__Goal of the exercise__
Extract every line of the items that contains the string "acciaccatura".

__Dataset records__
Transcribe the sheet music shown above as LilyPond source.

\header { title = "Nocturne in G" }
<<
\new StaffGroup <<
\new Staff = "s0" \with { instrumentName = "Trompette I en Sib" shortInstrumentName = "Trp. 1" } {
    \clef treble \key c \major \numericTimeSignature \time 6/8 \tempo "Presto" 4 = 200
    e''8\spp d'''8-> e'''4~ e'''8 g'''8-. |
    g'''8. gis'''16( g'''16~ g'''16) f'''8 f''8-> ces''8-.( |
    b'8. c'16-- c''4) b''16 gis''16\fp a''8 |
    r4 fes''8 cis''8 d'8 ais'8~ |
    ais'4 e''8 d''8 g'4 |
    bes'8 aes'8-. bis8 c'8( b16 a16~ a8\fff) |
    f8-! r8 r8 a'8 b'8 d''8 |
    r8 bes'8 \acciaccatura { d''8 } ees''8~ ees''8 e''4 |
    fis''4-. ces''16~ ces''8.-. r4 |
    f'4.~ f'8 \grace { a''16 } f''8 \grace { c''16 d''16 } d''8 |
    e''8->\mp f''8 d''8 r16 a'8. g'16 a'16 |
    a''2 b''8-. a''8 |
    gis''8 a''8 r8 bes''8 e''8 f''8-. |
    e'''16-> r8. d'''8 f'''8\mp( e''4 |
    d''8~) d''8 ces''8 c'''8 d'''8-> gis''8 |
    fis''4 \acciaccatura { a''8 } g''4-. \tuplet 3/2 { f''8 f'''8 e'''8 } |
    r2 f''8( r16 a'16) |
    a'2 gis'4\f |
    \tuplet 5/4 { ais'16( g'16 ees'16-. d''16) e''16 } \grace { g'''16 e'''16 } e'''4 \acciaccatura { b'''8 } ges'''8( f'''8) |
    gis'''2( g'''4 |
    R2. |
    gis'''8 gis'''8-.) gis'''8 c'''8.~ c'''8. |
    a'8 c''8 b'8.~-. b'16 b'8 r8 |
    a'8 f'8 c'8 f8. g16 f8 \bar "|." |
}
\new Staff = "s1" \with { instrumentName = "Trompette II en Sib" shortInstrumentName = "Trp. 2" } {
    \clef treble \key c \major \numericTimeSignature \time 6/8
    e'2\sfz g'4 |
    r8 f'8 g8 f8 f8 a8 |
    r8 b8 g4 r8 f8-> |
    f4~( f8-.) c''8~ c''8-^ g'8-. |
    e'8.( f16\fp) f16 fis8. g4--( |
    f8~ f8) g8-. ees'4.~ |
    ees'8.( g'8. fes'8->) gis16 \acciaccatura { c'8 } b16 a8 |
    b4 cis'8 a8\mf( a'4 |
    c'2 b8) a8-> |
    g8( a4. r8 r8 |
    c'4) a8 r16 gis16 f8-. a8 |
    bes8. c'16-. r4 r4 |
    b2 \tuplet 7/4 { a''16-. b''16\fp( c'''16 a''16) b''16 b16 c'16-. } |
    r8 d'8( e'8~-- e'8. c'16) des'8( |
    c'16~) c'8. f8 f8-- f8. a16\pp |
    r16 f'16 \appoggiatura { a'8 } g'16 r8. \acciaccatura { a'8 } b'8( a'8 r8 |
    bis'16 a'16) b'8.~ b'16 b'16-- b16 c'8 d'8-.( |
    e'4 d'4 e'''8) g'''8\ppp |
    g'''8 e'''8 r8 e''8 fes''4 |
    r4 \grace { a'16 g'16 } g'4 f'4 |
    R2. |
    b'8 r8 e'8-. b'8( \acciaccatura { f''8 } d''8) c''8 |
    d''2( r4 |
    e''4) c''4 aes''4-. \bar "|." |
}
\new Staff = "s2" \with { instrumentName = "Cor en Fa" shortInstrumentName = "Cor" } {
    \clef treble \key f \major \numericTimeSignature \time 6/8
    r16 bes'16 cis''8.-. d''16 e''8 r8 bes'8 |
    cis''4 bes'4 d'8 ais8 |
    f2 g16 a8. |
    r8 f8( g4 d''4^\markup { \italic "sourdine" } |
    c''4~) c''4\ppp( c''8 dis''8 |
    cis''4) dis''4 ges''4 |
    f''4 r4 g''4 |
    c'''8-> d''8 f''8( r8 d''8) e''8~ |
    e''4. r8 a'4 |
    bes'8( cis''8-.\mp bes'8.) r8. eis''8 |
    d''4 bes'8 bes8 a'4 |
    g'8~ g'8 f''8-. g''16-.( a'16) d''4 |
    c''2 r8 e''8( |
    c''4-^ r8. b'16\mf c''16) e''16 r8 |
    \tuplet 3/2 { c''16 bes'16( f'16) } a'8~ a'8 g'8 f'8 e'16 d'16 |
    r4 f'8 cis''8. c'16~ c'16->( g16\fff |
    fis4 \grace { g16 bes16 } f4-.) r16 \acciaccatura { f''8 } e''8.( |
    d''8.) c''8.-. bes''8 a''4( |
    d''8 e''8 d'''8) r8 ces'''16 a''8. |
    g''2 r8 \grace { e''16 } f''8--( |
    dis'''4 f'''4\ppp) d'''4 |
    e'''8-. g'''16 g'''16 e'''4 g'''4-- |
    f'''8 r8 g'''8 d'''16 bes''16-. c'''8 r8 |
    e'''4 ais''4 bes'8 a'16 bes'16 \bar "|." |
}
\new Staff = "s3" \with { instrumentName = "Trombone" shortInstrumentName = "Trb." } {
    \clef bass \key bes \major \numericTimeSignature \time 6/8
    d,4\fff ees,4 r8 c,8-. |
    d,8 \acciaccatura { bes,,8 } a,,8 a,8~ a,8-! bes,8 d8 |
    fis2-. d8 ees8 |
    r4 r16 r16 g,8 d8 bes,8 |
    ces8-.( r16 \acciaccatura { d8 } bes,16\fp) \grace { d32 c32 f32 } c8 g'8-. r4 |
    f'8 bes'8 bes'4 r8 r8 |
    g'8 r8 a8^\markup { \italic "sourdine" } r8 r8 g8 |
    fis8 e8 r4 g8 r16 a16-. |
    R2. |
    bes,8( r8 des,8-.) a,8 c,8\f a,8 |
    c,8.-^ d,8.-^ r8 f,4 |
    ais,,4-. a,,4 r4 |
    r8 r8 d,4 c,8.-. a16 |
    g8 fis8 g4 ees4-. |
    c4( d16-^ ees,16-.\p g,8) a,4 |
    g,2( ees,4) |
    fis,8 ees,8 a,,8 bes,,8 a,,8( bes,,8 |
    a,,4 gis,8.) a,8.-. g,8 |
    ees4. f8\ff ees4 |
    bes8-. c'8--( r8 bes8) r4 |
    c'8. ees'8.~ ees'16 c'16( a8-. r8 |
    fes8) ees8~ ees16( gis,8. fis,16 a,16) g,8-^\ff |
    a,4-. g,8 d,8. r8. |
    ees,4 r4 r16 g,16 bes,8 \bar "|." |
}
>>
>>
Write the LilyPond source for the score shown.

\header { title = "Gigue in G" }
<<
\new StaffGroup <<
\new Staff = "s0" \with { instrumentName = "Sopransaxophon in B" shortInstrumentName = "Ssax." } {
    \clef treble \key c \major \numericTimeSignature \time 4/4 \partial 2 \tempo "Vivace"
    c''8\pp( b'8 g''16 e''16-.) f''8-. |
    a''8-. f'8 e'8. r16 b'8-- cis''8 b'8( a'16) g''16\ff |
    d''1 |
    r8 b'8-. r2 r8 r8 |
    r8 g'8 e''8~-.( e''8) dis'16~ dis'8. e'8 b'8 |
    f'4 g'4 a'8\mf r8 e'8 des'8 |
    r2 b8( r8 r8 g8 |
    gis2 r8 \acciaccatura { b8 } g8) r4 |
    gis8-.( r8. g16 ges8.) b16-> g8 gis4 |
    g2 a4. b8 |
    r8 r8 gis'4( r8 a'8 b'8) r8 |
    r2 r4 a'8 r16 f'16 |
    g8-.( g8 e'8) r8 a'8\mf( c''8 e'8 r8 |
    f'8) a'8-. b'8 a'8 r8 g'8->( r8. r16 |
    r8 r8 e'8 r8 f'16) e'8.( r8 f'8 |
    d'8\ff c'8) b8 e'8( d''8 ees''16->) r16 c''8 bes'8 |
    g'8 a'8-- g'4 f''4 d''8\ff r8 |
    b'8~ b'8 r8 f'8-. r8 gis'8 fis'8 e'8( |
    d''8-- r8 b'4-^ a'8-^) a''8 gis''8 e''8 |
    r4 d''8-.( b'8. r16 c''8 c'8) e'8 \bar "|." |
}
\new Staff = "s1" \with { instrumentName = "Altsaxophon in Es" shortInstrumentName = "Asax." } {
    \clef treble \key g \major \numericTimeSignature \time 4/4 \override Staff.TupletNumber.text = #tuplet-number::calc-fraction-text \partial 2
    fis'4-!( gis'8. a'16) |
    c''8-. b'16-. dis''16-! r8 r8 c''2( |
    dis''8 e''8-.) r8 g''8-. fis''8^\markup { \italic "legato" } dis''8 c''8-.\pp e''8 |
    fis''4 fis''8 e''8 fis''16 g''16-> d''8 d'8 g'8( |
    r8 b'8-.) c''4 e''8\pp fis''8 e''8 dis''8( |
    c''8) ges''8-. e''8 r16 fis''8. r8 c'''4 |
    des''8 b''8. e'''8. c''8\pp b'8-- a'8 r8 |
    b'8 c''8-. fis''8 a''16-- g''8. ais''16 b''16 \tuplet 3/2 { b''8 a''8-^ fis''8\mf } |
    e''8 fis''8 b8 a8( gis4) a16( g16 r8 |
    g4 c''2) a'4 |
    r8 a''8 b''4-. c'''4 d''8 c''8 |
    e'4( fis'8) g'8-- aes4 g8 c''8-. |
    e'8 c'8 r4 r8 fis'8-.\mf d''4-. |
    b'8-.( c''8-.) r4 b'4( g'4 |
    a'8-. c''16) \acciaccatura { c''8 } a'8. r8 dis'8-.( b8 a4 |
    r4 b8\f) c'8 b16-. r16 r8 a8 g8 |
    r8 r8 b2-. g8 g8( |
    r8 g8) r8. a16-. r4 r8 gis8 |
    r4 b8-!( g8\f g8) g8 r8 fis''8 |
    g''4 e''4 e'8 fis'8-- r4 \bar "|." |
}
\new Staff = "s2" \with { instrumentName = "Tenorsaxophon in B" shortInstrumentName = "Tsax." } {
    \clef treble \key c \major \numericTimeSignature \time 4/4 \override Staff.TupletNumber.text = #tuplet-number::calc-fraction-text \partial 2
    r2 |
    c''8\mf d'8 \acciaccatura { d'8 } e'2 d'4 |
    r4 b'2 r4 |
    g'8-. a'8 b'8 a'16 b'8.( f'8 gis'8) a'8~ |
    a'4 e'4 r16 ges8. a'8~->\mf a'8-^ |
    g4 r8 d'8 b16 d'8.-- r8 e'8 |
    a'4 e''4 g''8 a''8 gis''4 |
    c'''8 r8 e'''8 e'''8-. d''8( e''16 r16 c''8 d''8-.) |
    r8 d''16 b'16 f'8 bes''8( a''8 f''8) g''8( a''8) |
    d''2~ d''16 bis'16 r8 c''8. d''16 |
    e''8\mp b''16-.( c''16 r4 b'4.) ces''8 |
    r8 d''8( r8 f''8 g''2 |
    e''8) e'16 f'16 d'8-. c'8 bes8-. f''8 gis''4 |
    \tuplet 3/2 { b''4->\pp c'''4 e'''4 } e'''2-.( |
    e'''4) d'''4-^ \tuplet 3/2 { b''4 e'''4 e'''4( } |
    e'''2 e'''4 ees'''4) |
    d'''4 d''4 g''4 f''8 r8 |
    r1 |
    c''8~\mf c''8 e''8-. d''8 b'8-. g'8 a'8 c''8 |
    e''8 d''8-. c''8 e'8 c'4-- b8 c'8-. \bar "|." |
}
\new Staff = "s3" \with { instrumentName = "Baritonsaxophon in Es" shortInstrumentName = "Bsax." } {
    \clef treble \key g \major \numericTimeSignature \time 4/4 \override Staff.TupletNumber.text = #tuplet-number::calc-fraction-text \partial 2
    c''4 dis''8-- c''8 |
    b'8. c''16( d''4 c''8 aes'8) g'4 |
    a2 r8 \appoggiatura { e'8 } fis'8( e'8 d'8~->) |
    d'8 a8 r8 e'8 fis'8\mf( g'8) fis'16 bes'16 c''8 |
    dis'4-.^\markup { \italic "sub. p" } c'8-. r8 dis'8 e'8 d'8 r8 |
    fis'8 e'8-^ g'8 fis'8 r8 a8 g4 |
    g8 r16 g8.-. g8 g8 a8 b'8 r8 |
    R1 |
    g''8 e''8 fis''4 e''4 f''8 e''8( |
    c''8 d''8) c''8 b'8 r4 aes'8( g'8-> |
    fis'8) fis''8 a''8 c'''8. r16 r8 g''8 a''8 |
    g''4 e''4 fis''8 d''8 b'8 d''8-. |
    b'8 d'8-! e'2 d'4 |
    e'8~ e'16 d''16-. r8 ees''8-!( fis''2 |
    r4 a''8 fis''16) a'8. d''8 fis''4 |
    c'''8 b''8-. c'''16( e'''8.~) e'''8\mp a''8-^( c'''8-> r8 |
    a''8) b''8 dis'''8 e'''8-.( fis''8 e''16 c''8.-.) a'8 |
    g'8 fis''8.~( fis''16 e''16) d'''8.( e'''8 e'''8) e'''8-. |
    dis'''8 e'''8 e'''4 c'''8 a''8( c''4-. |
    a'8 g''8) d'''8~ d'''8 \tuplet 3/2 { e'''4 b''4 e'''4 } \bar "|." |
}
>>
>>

__Problem solution__
    r8 bes'8 \acciaccatura { d''8 } ees''8~ ees''8 e''4 |
    fis''4 \acciaccatura { a''8 } g''4-. \tuplet 3/2 { f''8 f'''8 e'''8 } |
    \tuplet 5/4 { ais'16( g'16 ees'16-. d''16) e''16 } \grace { g'''16 e'''16 } e'''4 \acciaccatura { b'''8 } ges'''8( f'''8) |
    ees'8.( g'8. fes'8->) gis16 \acciaccatura { c'8 } b16 a8 |
    r16 f'16 \appoggiatura { a'8 } g'16 r8. \acciaccatura { a'8 } b'8( a'8 r8 |
    b'8 r8 e'8-. b'8( \acciaccatura { f''8 } d''8) c''8 |
    fis4 \grace { g16 bes16 } f4-.) r16 \acciaccatura { f''8 } e''8.( |
    d,8 \acciaccatura { bes,,8 } a,,8 a,8~ a,8-! bes,8 d8 |
    ces8-.( r16 \acciaccatura { d8 } bes,16\fp) \grace { d32 c32 f32 } c8 g'8-. r4 |
    gis2 r8 \acciaccatura { b8 } g8) r4 |
    a'8-. c''16) \acciaccatura { c''8 } a'8. r8 dis'8-.( b8 a4 |
    c''8\mf d'8 \acciaccatura { d'8 } e'2 d'4 |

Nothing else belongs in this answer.